(Dataset extract begins)

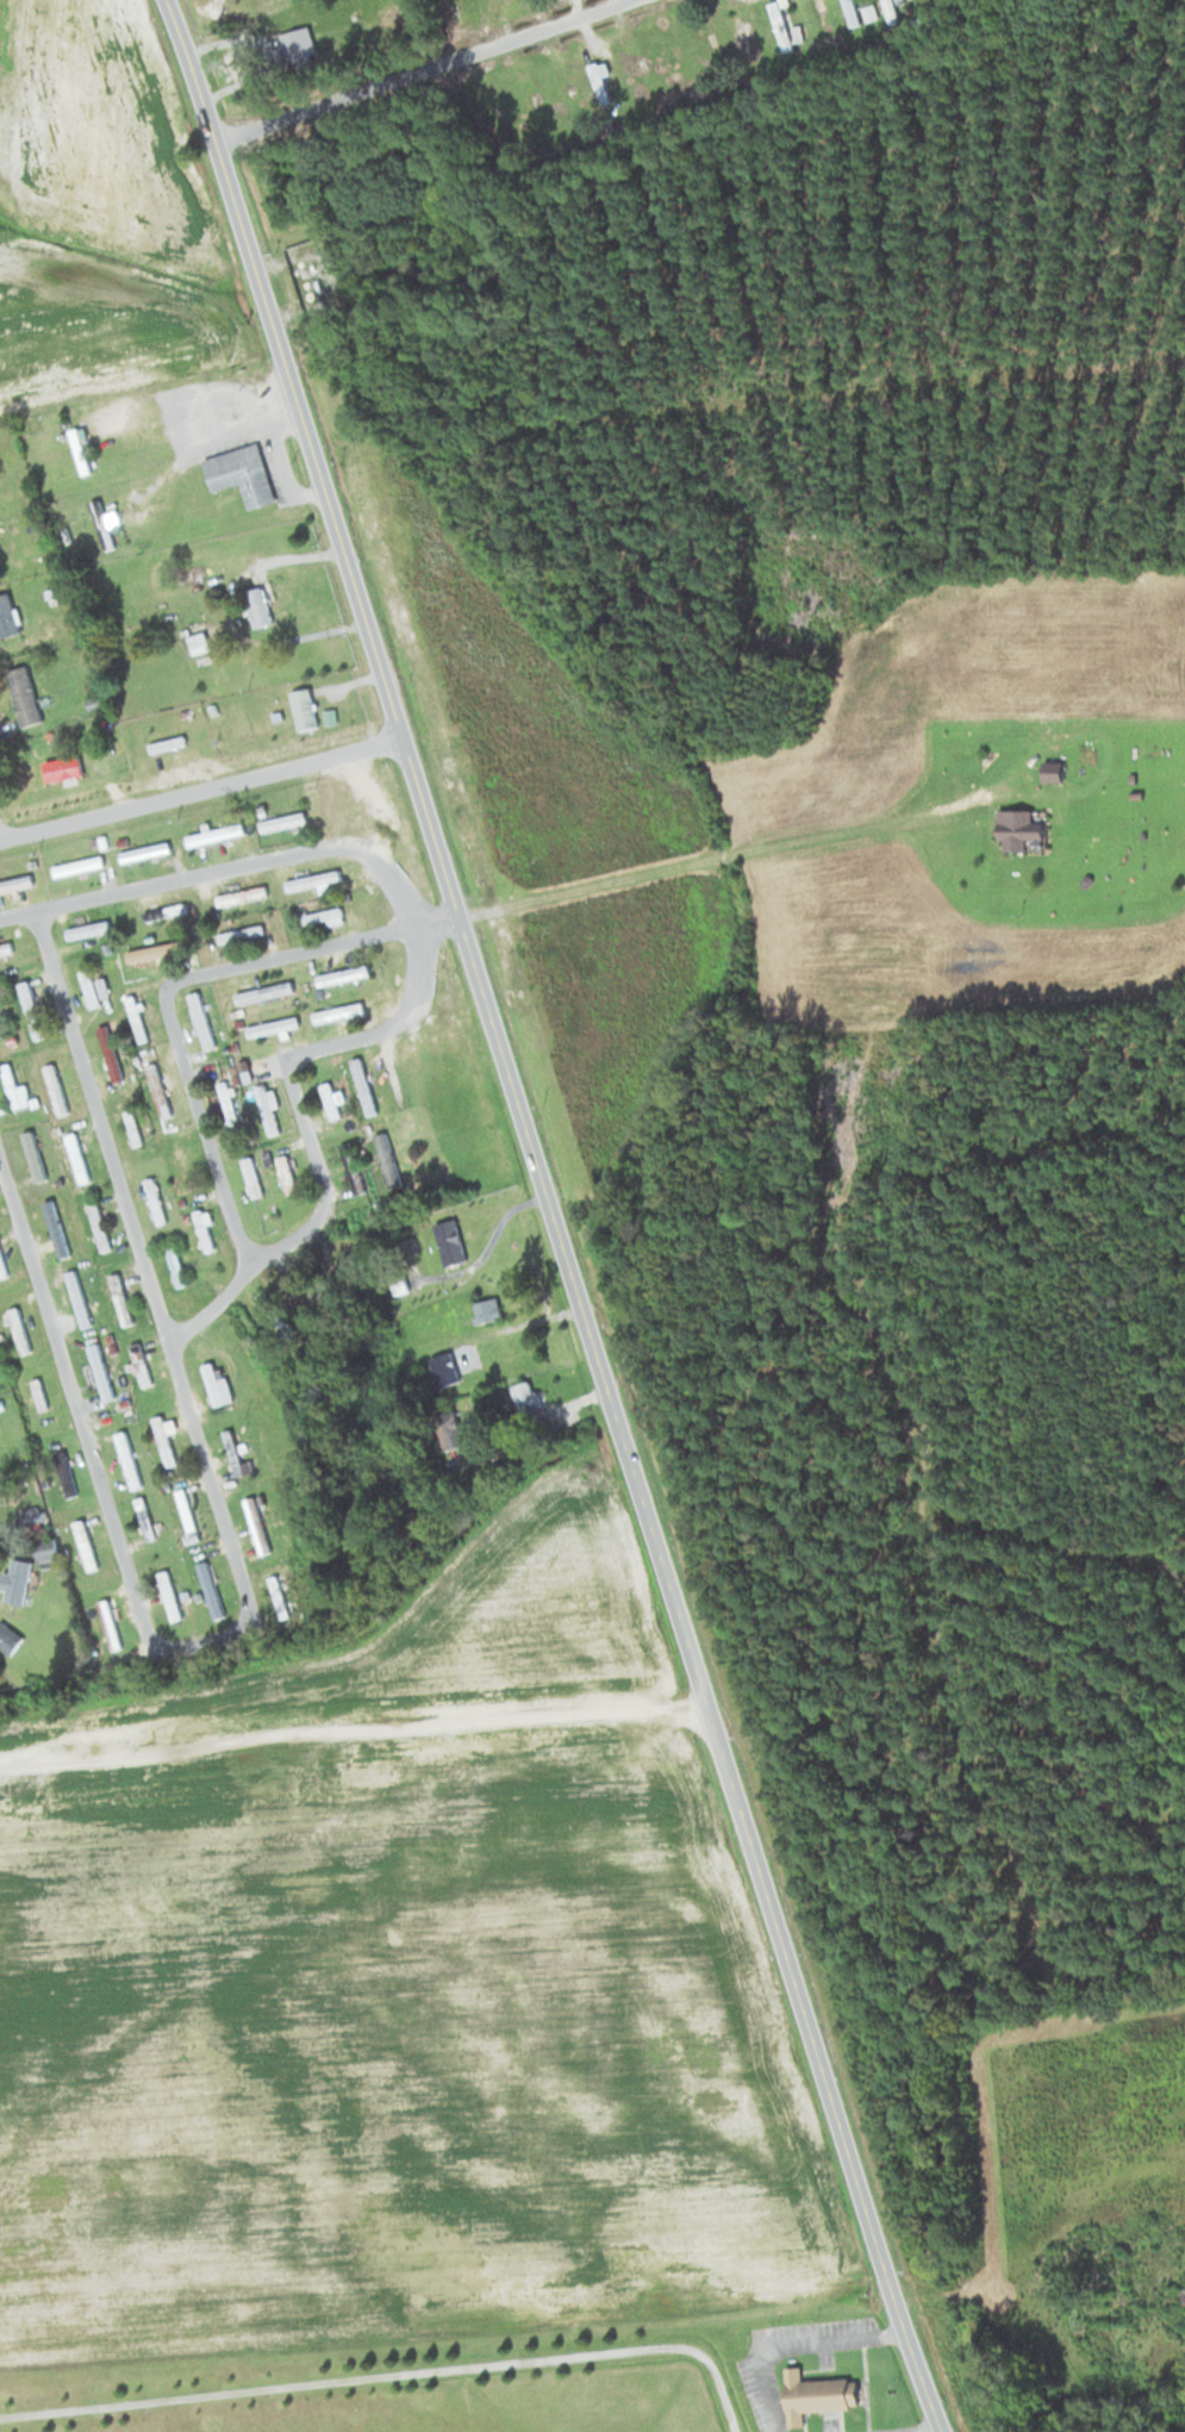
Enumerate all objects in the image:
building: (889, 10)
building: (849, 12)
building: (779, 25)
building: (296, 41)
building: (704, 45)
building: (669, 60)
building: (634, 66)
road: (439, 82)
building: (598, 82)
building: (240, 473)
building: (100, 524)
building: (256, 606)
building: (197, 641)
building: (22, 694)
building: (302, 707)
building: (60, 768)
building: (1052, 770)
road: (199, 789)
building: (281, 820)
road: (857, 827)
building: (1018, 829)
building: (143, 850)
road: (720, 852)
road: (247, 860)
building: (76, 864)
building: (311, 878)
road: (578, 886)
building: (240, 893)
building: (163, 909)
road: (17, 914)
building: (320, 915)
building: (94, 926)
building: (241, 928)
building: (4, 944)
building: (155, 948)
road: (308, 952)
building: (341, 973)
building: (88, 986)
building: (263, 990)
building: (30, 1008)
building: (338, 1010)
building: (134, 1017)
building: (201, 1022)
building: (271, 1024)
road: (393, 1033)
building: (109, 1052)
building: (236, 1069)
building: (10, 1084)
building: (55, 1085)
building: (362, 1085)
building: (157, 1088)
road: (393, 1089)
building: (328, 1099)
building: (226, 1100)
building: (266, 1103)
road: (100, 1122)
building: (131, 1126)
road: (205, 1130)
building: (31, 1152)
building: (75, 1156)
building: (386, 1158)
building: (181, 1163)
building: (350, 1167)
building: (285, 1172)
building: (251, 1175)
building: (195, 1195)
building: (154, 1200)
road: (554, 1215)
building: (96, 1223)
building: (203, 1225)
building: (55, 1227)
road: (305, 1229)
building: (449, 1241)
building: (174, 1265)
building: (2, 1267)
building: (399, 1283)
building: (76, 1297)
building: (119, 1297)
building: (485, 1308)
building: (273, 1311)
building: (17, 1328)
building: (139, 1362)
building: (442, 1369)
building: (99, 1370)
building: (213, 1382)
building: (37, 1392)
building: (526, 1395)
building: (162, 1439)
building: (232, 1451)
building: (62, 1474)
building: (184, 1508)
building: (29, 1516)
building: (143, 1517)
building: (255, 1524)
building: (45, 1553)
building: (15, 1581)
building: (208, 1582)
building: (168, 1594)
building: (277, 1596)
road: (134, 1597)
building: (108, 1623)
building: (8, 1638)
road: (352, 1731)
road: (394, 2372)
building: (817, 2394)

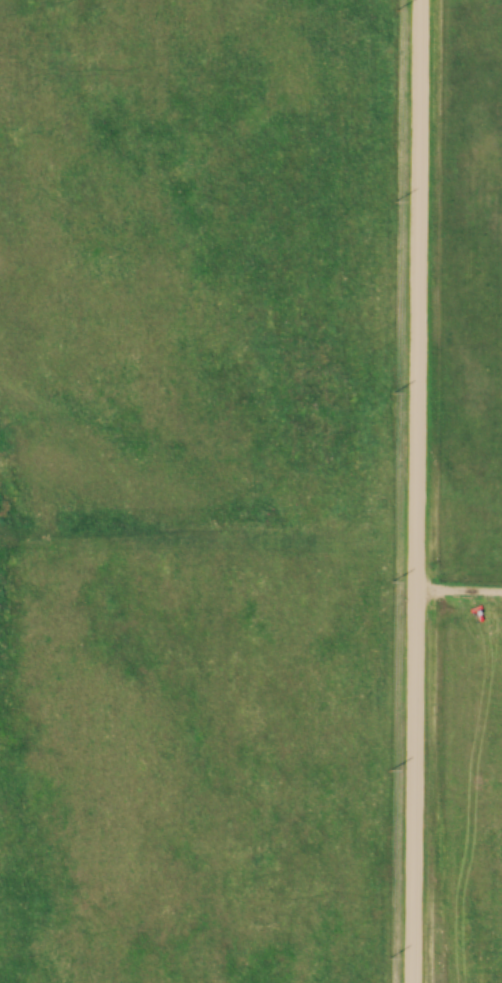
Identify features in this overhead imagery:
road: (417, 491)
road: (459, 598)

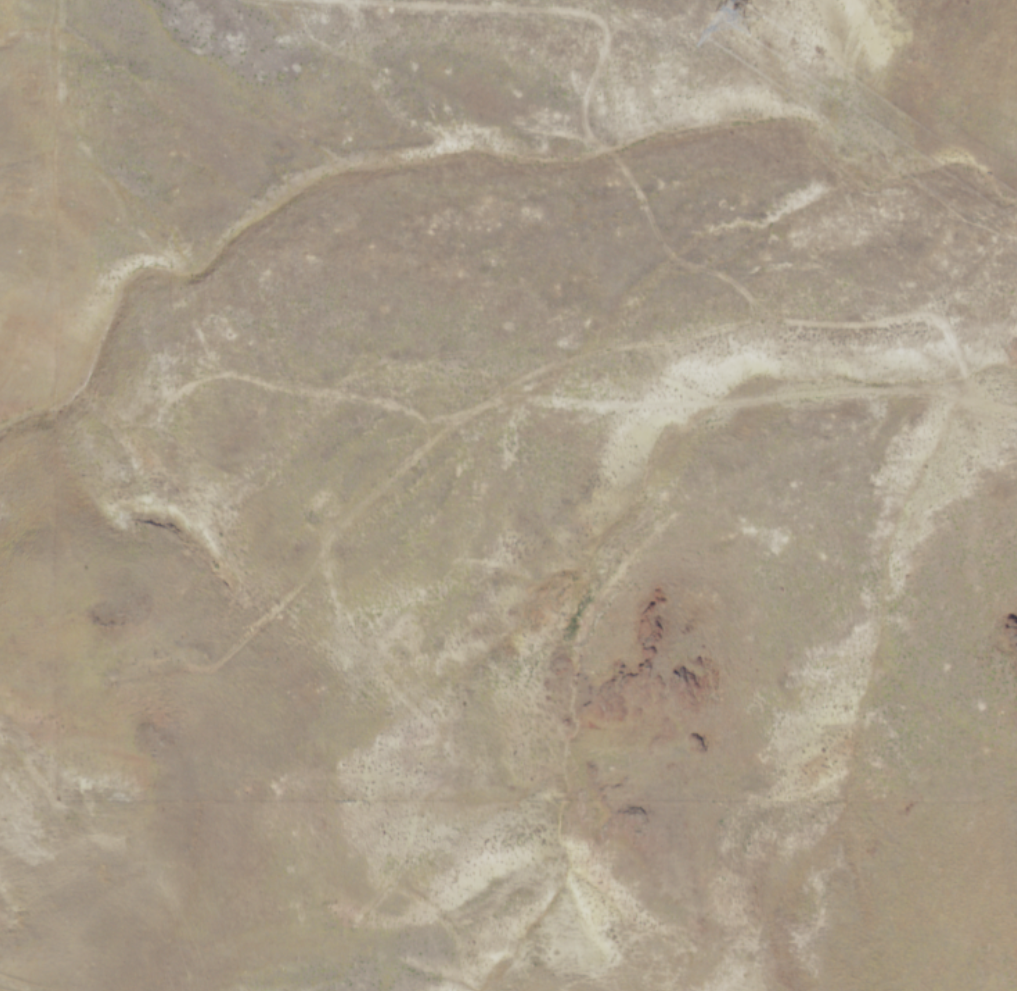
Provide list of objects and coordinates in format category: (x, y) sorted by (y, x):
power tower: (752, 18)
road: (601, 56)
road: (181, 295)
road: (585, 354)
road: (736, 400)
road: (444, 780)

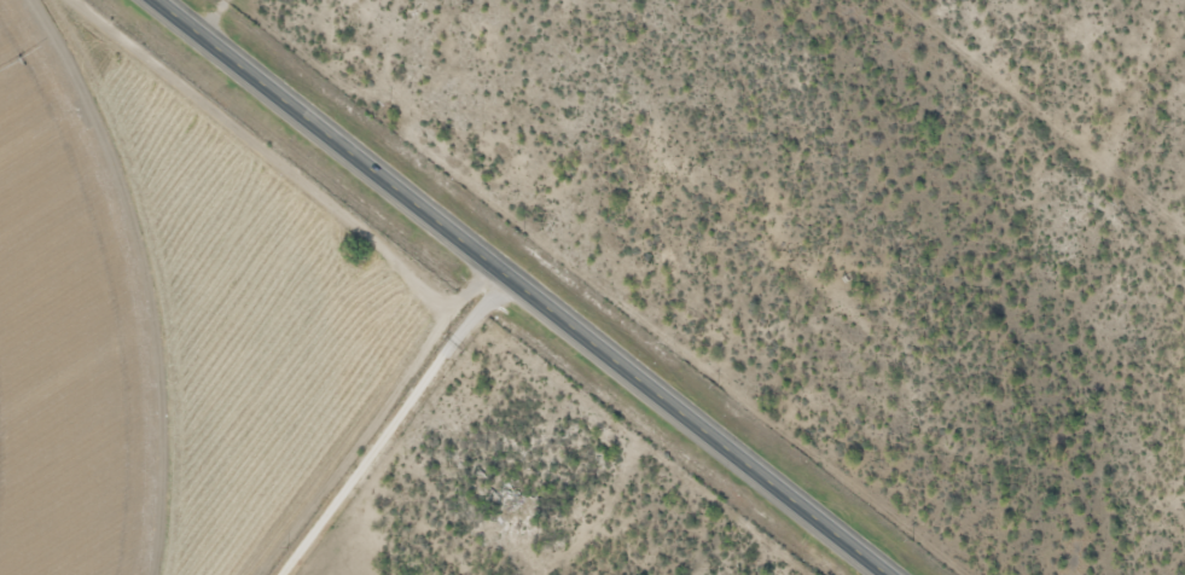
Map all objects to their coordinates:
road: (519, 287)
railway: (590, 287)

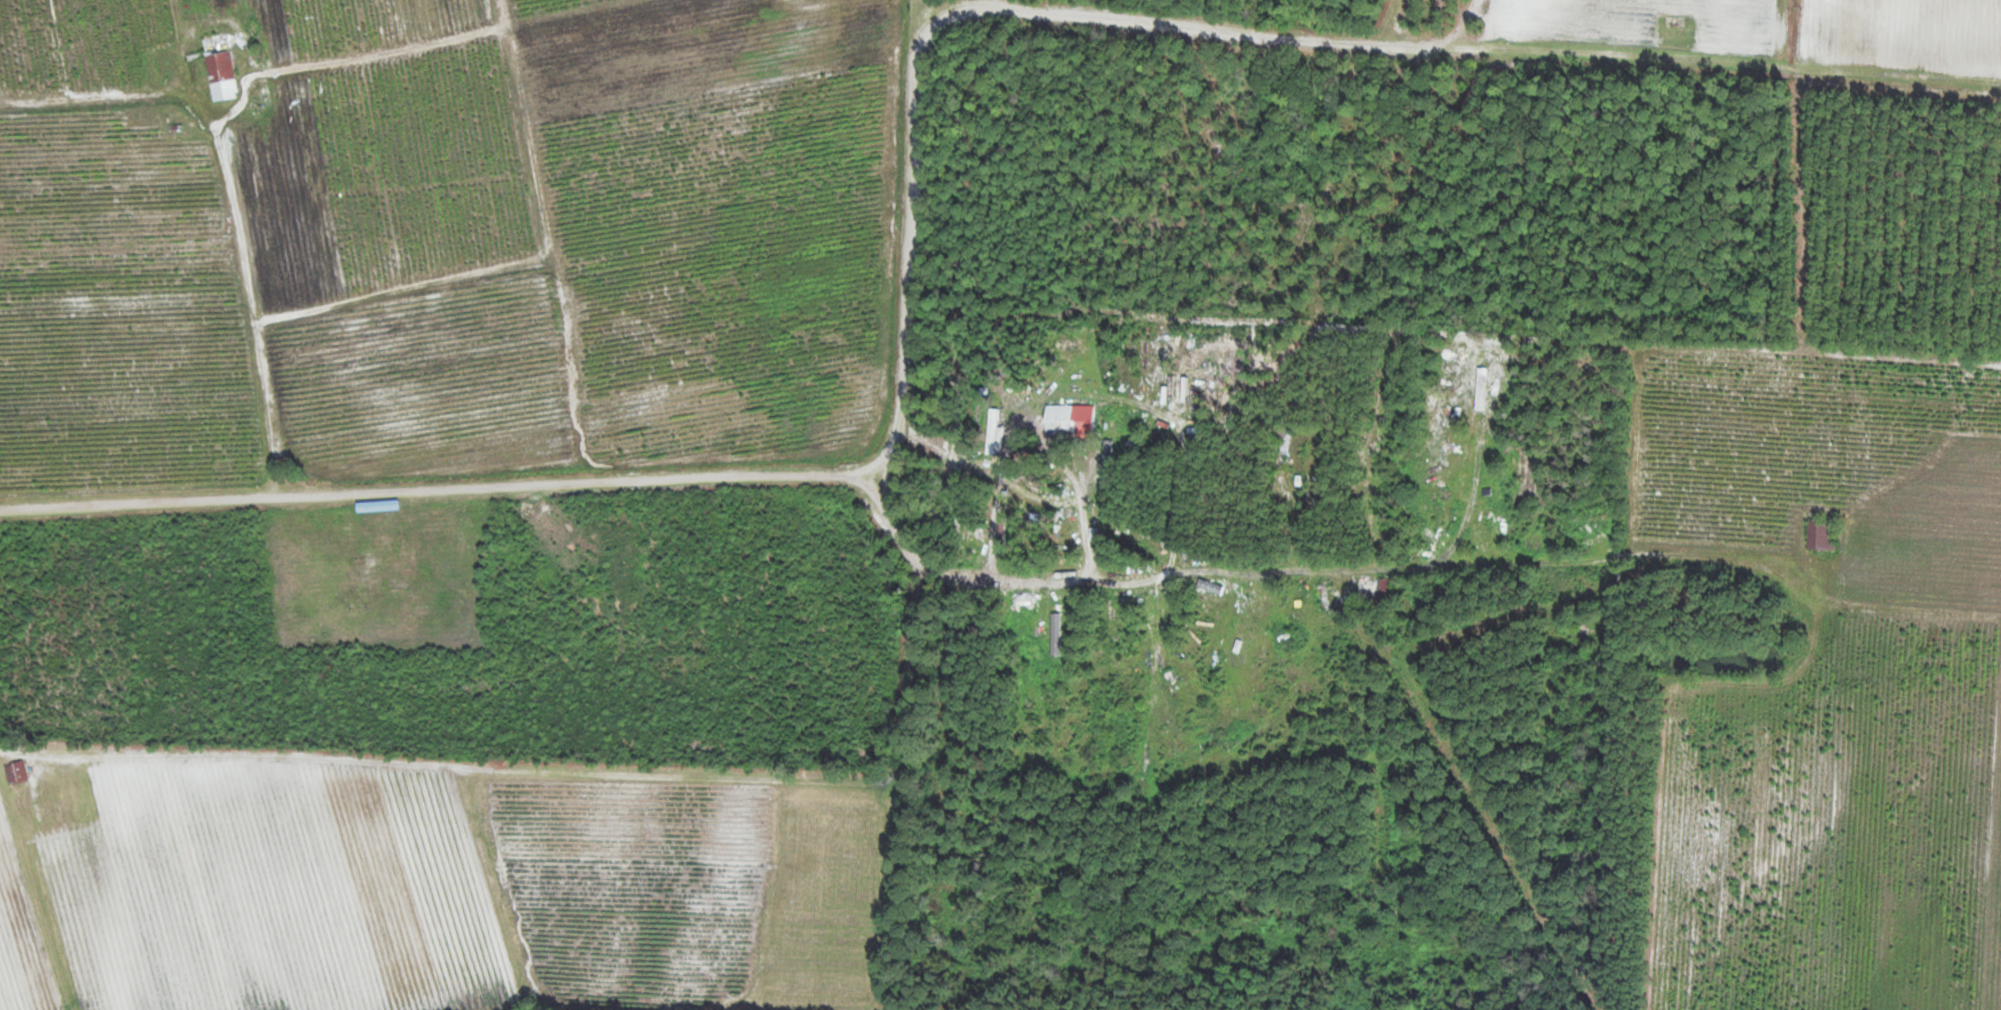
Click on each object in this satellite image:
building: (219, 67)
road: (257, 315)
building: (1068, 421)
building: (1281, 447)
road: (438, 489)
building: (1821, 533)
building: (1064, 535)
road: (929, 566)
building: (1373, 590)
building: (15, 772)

(Dataset extract ends)

• What you should do
Of the lines above, show those in which "this" appears.

• Completed task
Identify features in this overhead imagery:
Click on each object in this satellite image:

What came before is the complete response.